## Your task
Extract from the entries below, exactly as given, only the lines from the line containing "camera: 30 degrees left, 5 degrees down" to the line containing "(785, 365) = (982, 286): black", both lines included.

○ ○ ○ ○ ○ ○ ○

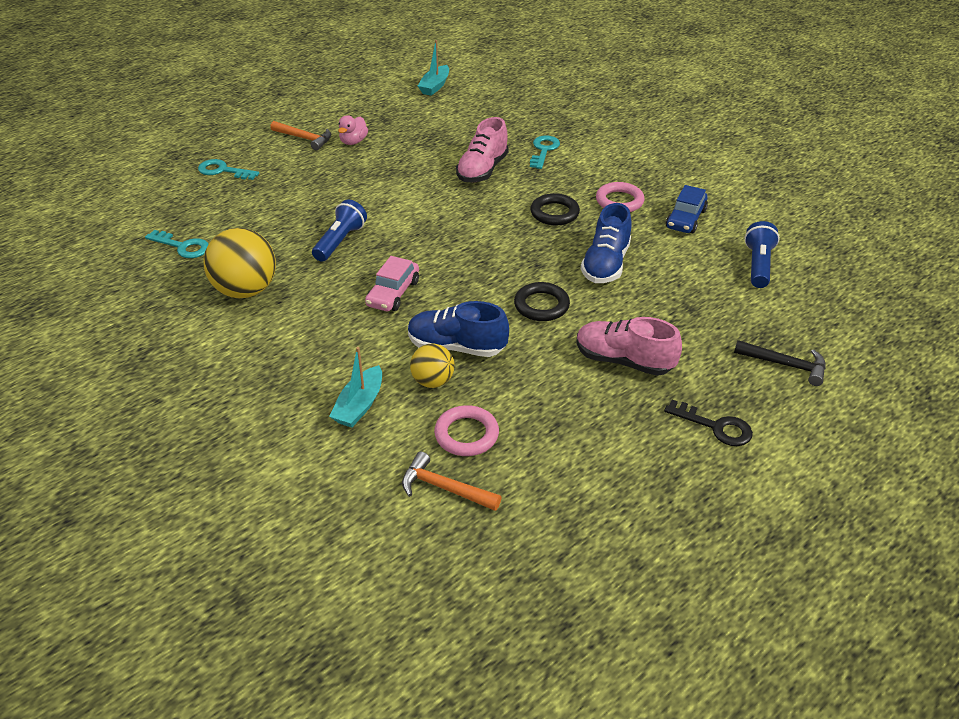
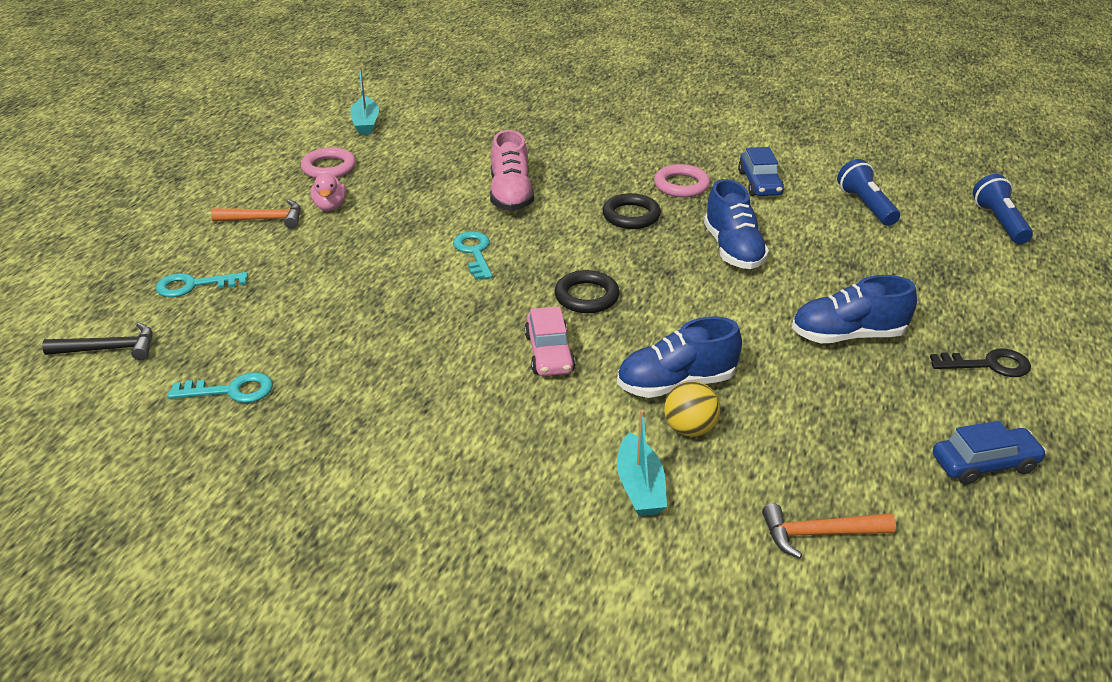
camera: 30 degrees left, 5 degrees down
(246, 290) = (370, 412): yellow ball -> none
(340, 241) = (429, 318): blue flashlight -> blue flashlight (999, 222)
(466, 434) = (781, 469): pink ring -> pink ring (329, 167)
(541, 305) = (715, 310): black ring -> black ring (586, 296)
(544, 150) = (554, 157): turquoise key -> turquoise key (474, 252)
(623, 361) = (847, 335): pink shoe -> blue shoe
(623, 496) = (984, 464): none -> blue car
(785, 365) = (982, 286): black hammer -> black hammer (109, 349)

○ ○ ○ ○ ○ ○ ○

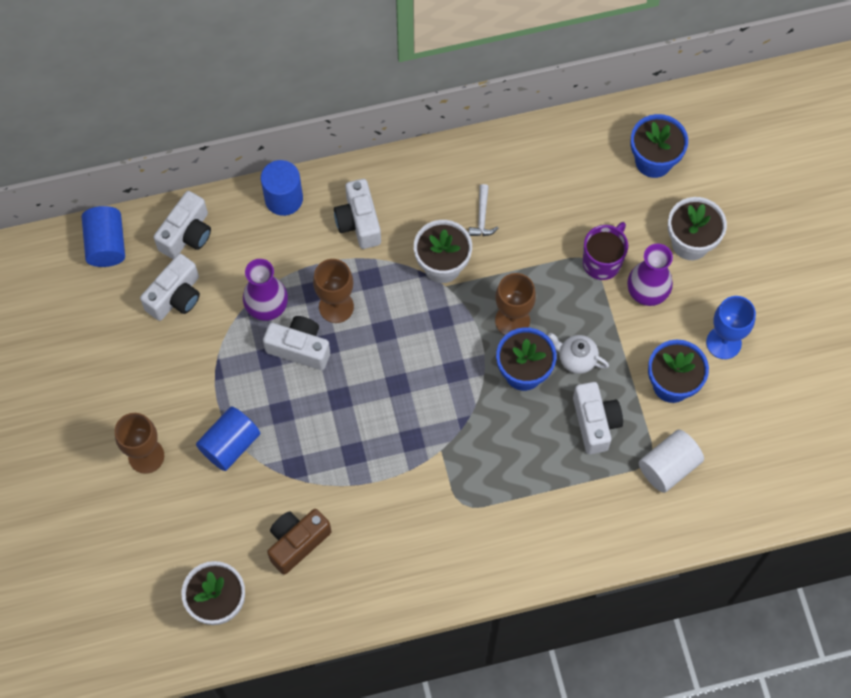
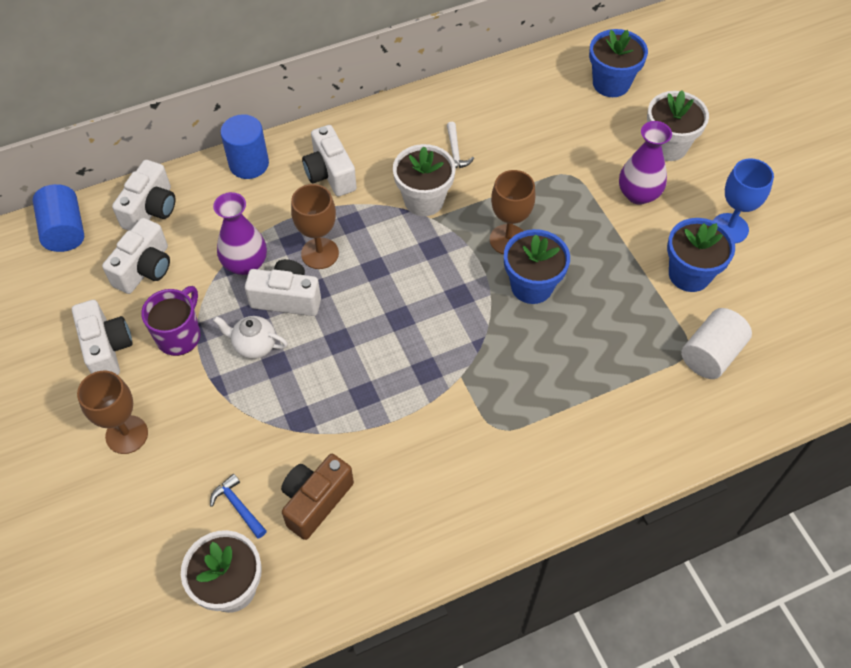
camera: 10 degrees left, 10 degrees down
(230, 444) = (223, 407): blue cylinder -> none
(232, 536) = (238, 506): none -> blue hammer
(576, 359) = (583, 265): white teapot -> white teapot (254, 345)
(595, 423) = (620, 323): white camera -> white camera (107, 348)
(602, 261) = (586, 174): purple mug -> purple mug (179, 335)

○ ○ ○ ○ ○ ○ ○

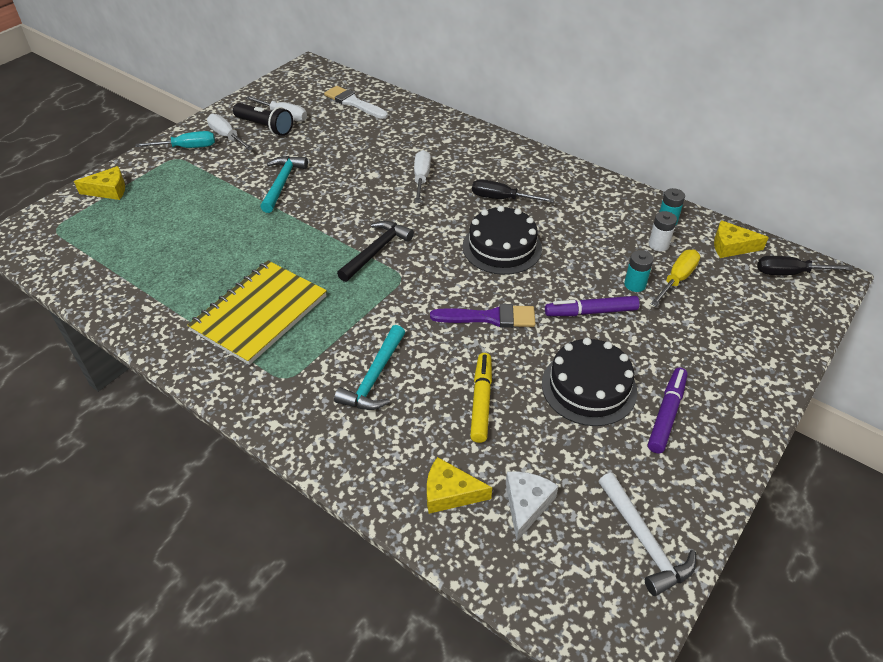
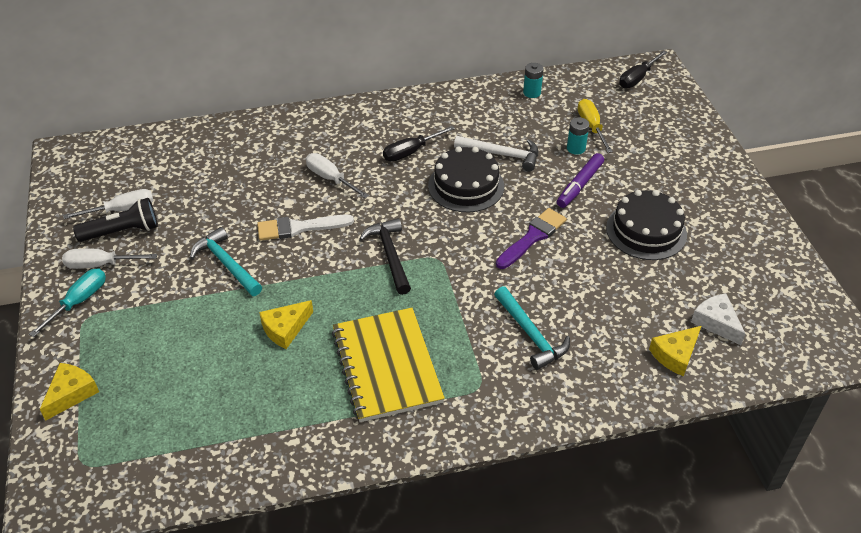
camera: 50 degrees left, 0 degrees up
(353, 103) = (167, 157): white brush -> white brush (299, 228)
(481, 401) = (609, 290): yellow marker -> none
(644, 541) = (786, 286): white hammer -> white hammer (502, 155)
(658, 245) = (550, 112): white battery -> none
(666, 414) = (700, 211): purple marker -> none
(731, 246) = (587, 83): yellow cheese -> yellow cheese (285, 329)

○ ○ ○ ○ ○ ○ ○

## Response
camera: 30 degrees left, 5 degrees down
(246, 290) = (370, 412): yellow ball -> none
(340, 241) = (429, 318): blue flashlight -> blue flashlight (999, 222)
(466, 434) = (781, 469): pink ring -> pink ring (329, 167)
(541, 305) = (715, 310): black ring -> black ring (586, 296)
(544, 150) = (554, 157): turquoise key -> turquoise key (474, 252)
(623, 361) = (847, 335): pink shoe -> blue shoe
(623, 496) = (984, 464): none -> blue car
(785, 365) = (982, 286): black hammer -> black hammer (109, 349)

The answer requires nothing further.